----- Data in this exercise -----
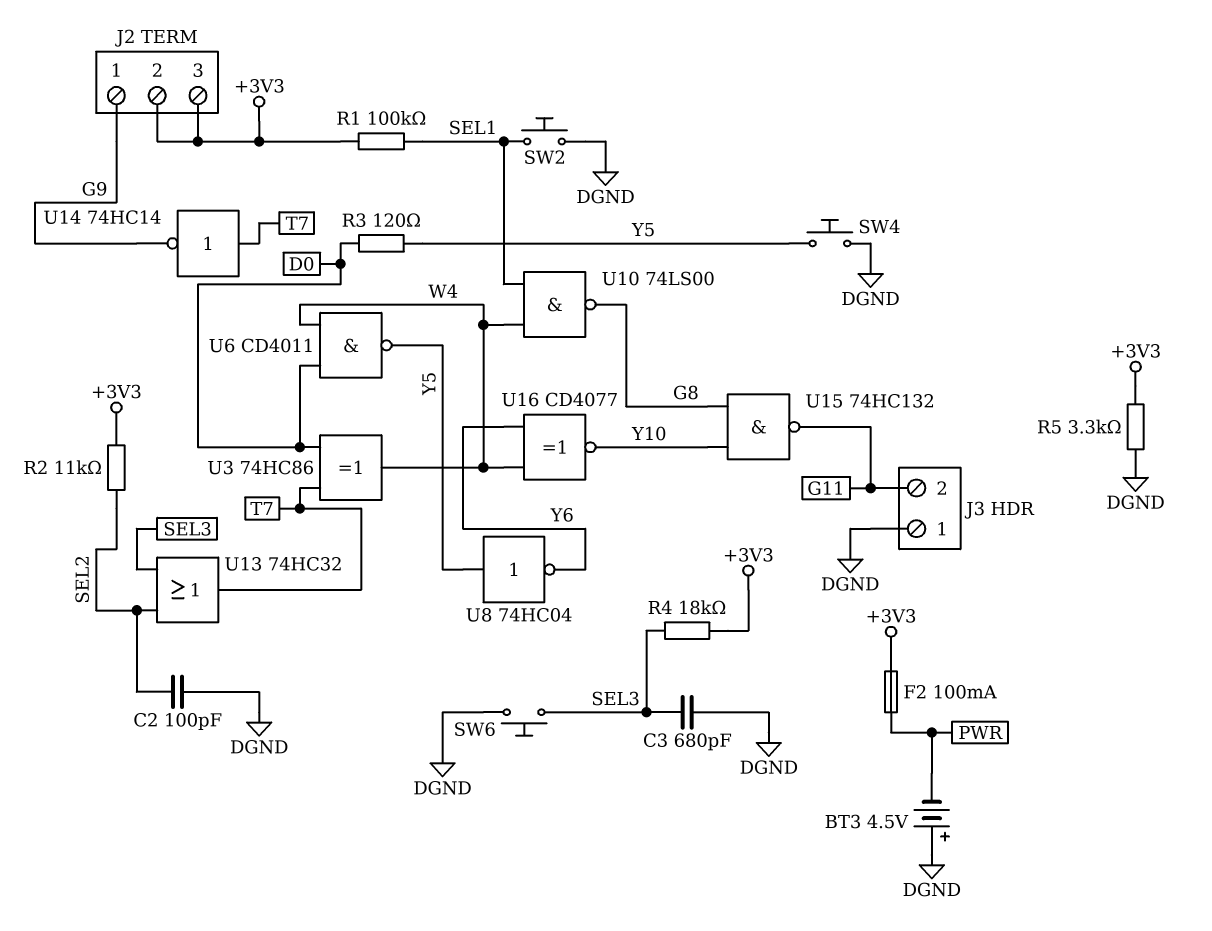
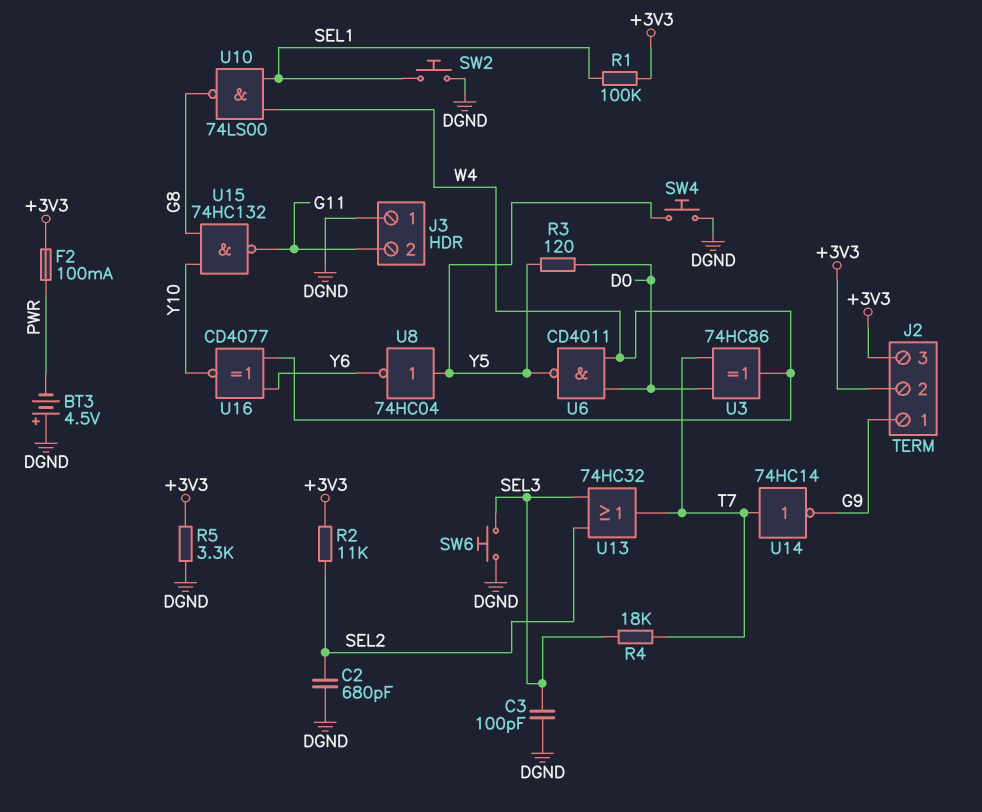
C2: 100pF (DGND, SEL2) -> 680pF (DGND, SEL2)
C3: 680pF (DGND, SEL3) -> 100pF (DGND, SEL3)
R4: 18k (+3V3, SEL3) -> 18k (SEL3, T7)

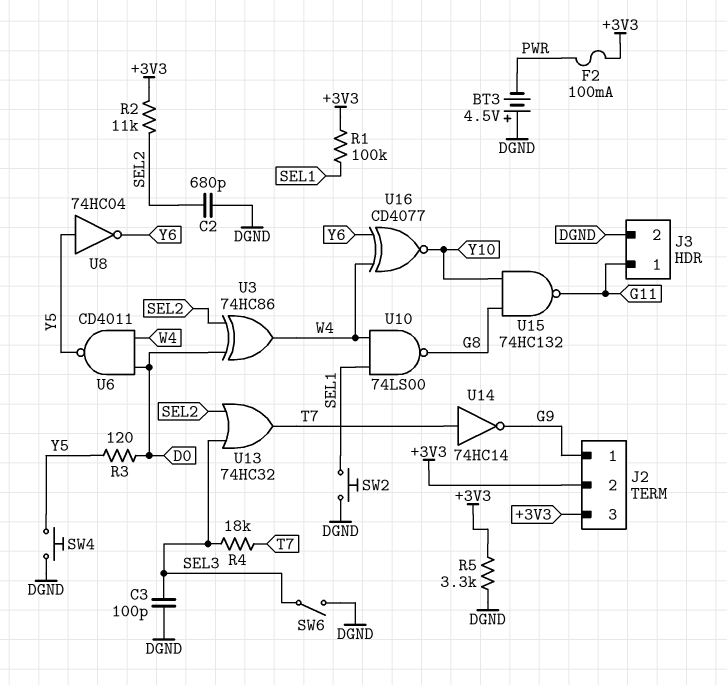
J3 pin 1: DGND -> G11
J3 pin 2: G11 -> DGND
SW6: button (DGND, SEL3) -> switch (DGND, SEL3)
U3: XOR 74HC86 (in D0, in T7, out W4) -> XOR 74HC86 (in D0, in SEL2, out W4)

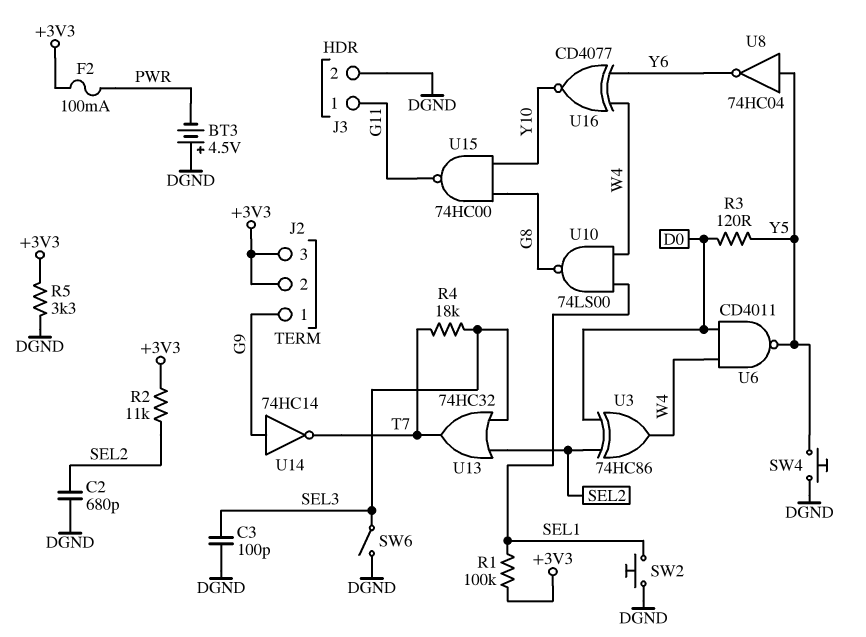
U14: NOT 74HC14 (in T7, out G9) -> NOT 74HC14 (in G9, out T7)
U15: NAND 74HC132 (in G8, in Y10, out G11) -> NAND 74HC00 (in G8, in Y10, out G11)

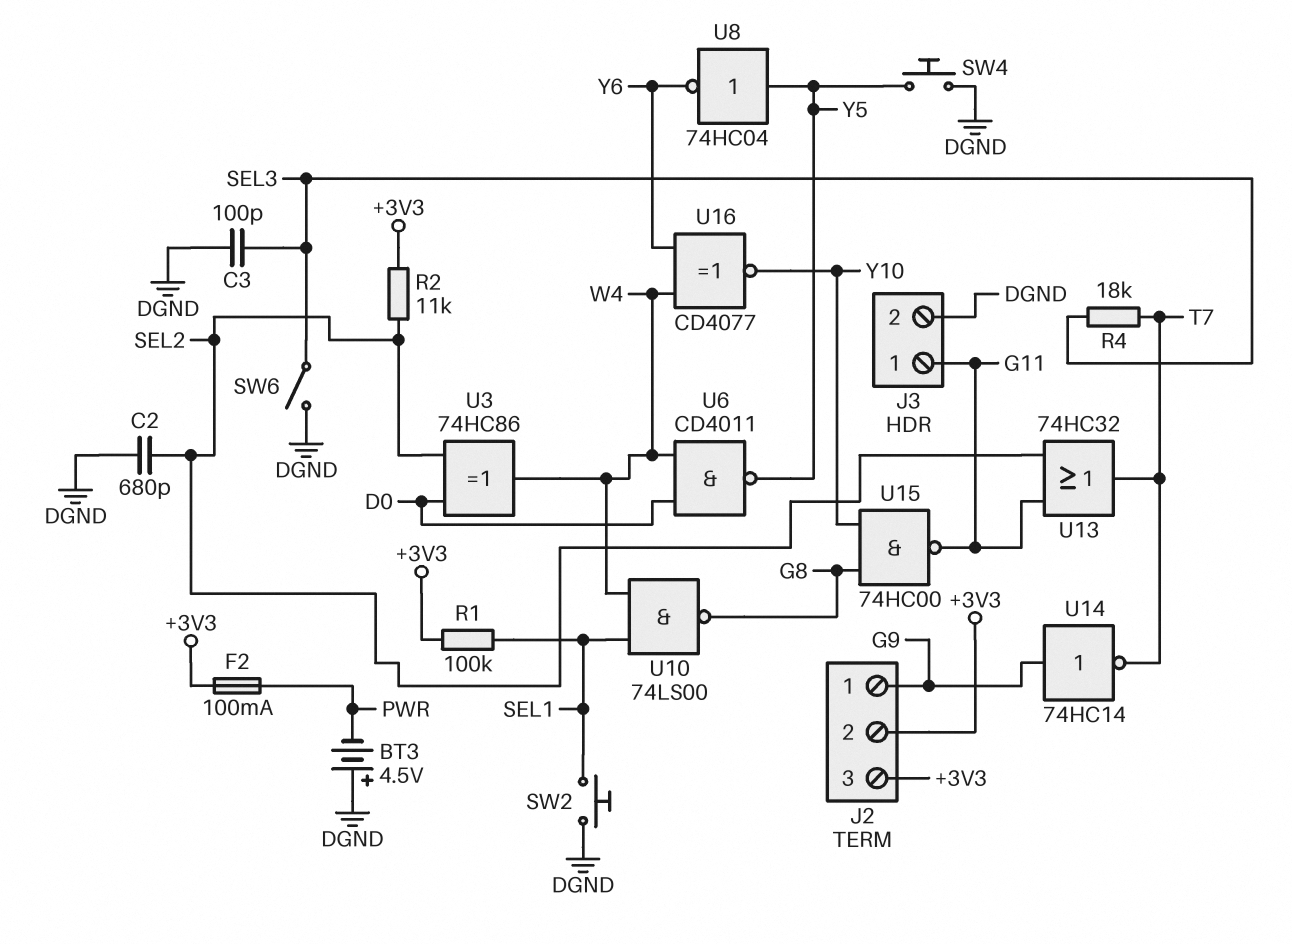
R3: 120 (D0, Y5) -> none
R5: 3.3k (+3V3, DGND) -> none
U13: OR 74HC32 (in SEL2, in SEL3, out T7) -> OR 74HC32 (in G11, in SEL2, out T7)

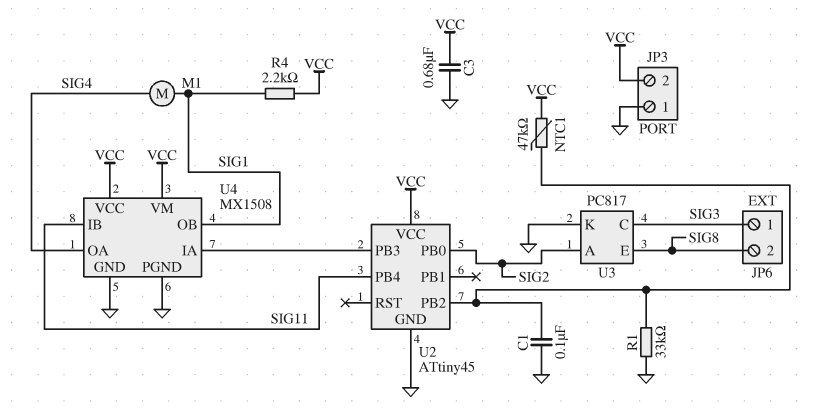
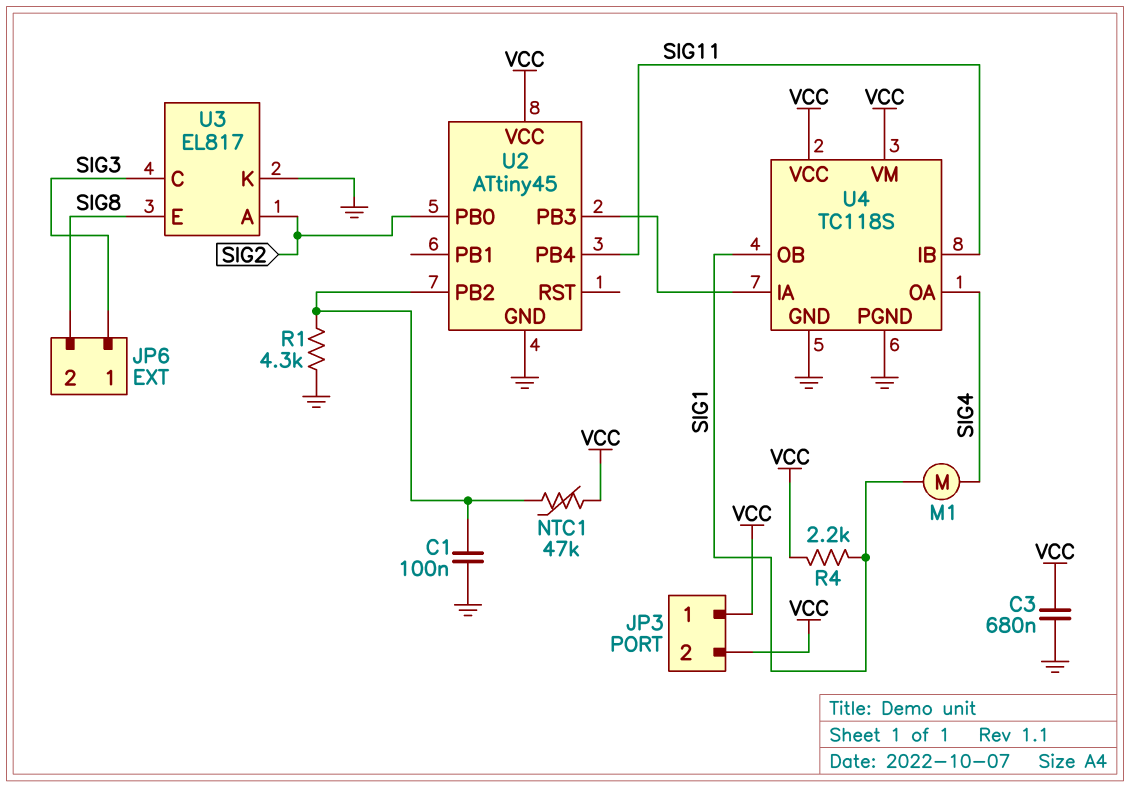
JP3 pin 1: GND -> VCC
R1: 33k (GND, U2/PB2) -> 4.3k (GND, U2/PB2)
U3: PC817 -> EL817
U4: MX1508 -> TC118S

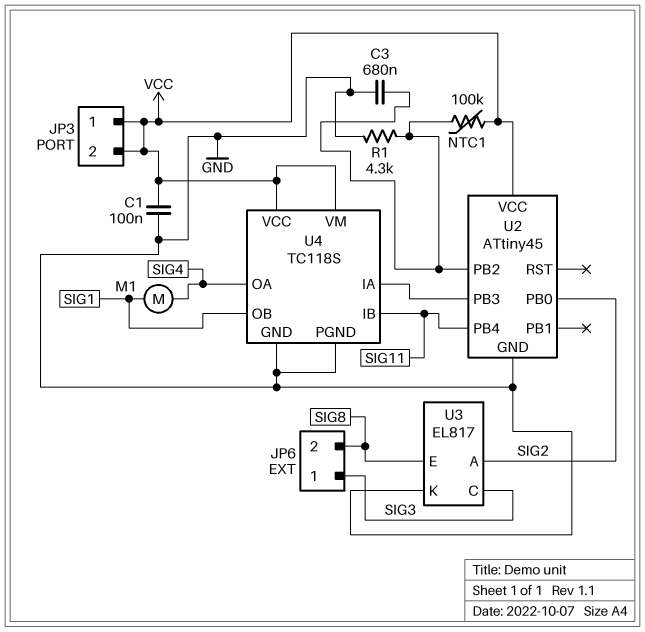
C1: 100nF (GND, U2/PB2) -> 100nF (GND, VCC)
C3: 680nF (GND, VCC) -> 680nF (GND, U2/PB2)
NTC1: 47k (U2/PB2, VCC) -> 100k (U2/PB2, VCC)
R4: 2.2k (SIG1, VCC) -> none

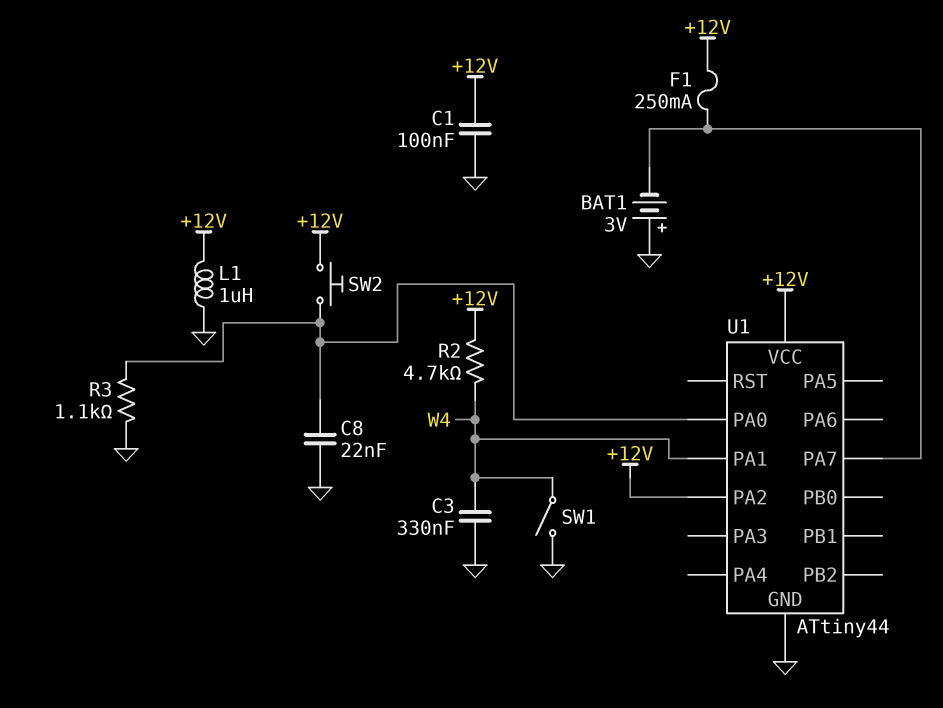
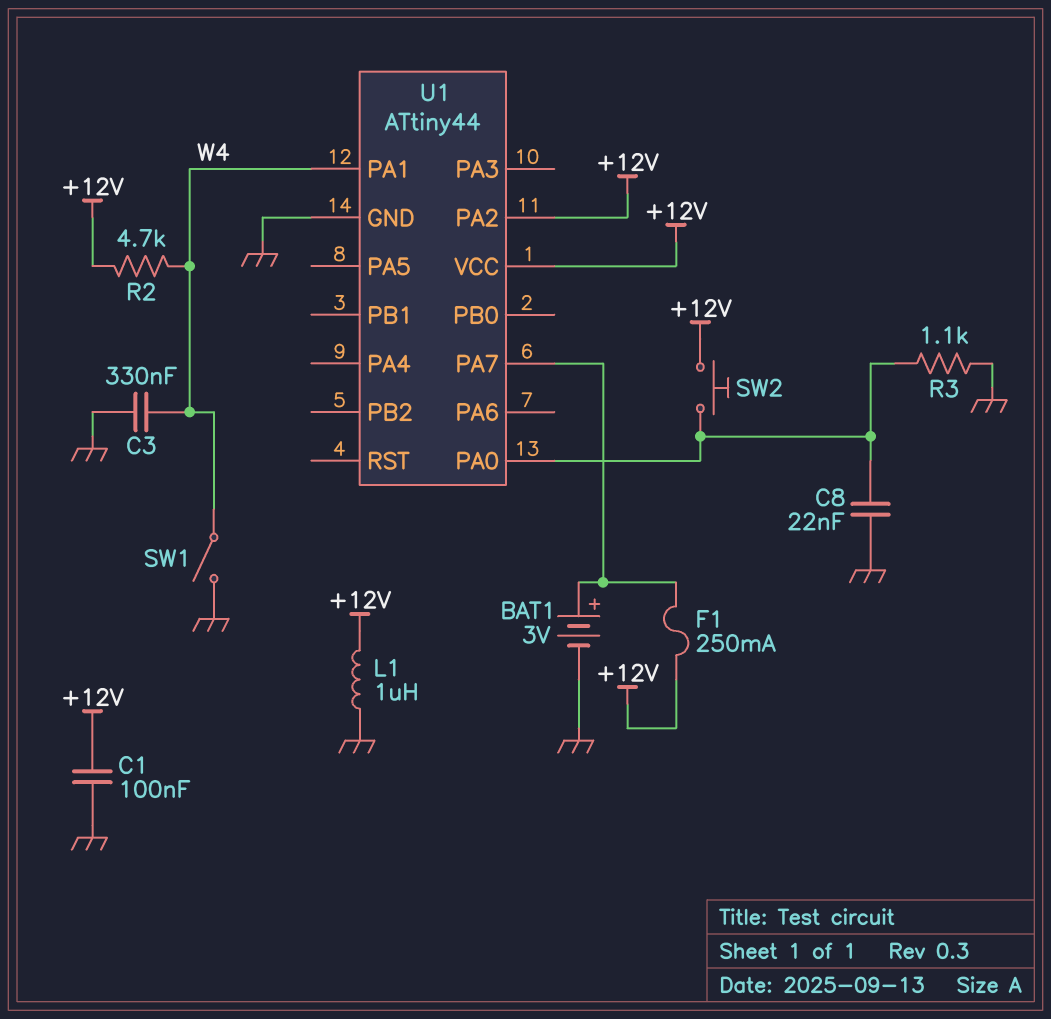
BAT1: 3V (plus GND, minus U1/PA7) -> 3V (plus U1/PA7, minus GND)

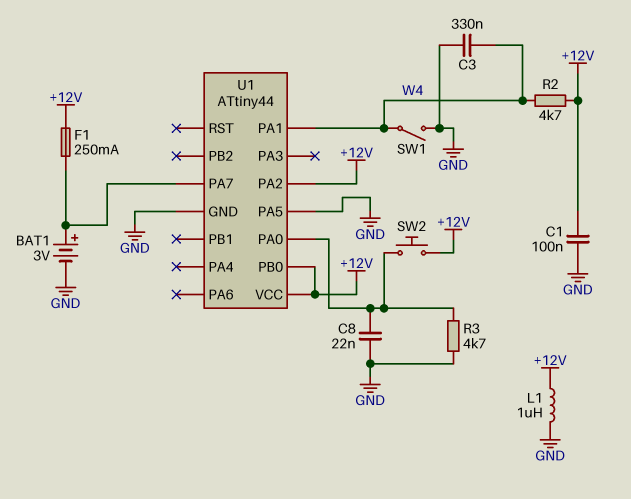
R3: 1.1k (GND, U1/PA0) -> 4.7k (GND, U1/PA0)
U1 pin PA5: none -> GND
U1 pin PB0: none -> +12V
-----
-- Exercise details --
Display each line of the data where "DGND" occurs.

-- Your solution --
C2: 100pF (DGND, SEL2) -> 680pF (DGND, SEL2)
C3: 680pF (DGND, SEL3) -> 100pF (DGND, SEL3)
J3 pin 1: DGND -> G11
J3 pin 2: G11 -> DGND
SW6: button (DGND, SEL3) -> switch (DGND, SEL3)
R5: 3.3k (+3V3, DGND) -> none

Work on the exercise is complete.